*Source data*:
□ □ □ □ □

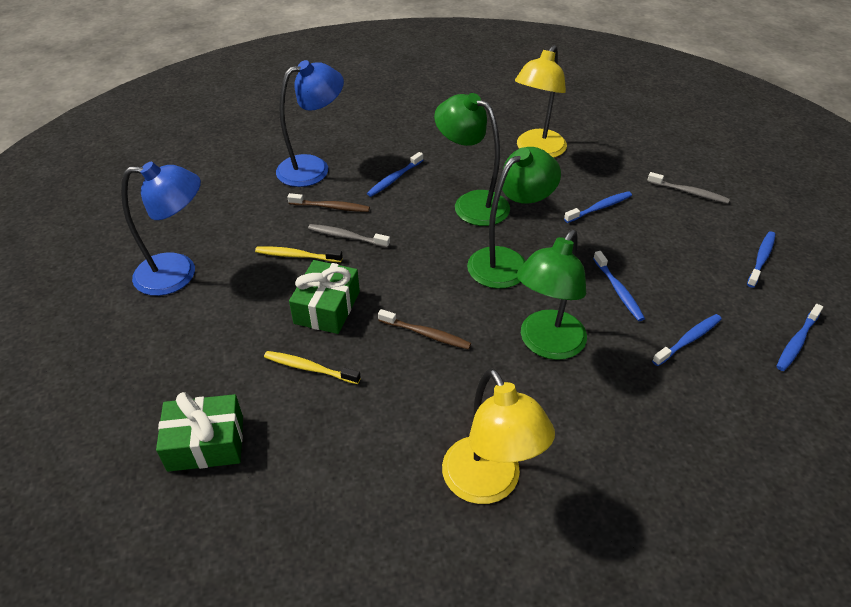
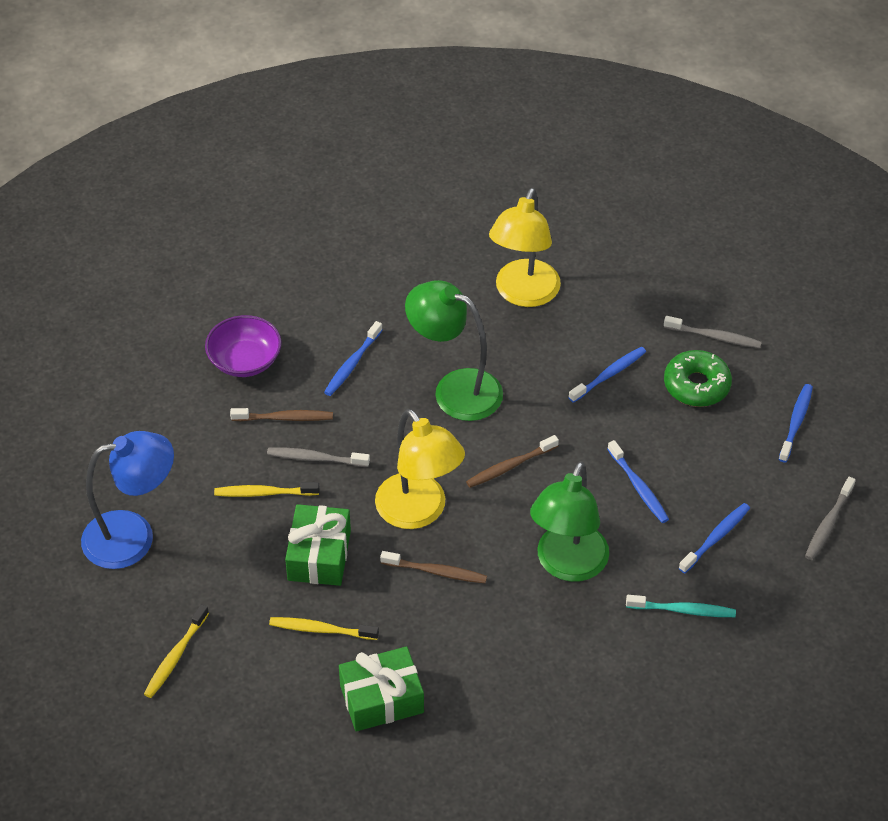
camera: 10 degrees left, 5 degrees up
(172, 373) = (175, 656): none -> yellow toothbrush
(206, 443) = (240, 725): green gift -> green gift (381, 699)
(313, 168) = (245, 360): blue lamp -> purple bowl
(488, 484) = (529, 721): yellow lamp -> yellow lamp (419, 512)
(507, 261) = (510, 466): green lamp -> brown toothbrush
(654, 399) = (683, 610): none -> turquoise toothbrush
(673, 223) = (696, 385): none -> green donut
(797, 342) = (828, 524): blue toothbrush -> grey toothbrush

□ □ □ □ □

*Assigned task*:
Would you transcribe all of the data exactly, apart from its pictures?

*Problem solution*:
camera: 10 degrees left, 5 degrees up
(172, 373) = (175, 656): none -> yellow toothbrush
(206, 443) = (240, 725): green gift -> green gift (381, 699)
(313, 168) = (245, 360): blue lamp -> purple bowl
(488, 484) = (529, 721): yellow lamp -> yellow lamp (419, 512)
(507, 261) = (510, 466): green lamp -> brown toothbrush
(654, 399) = (683, 610): none -> turquoise toothbrush
(673, 223) = (696, 385): none -> green donut
(797, 342) = (828, 524): blue toothbrush -> grey toothbrush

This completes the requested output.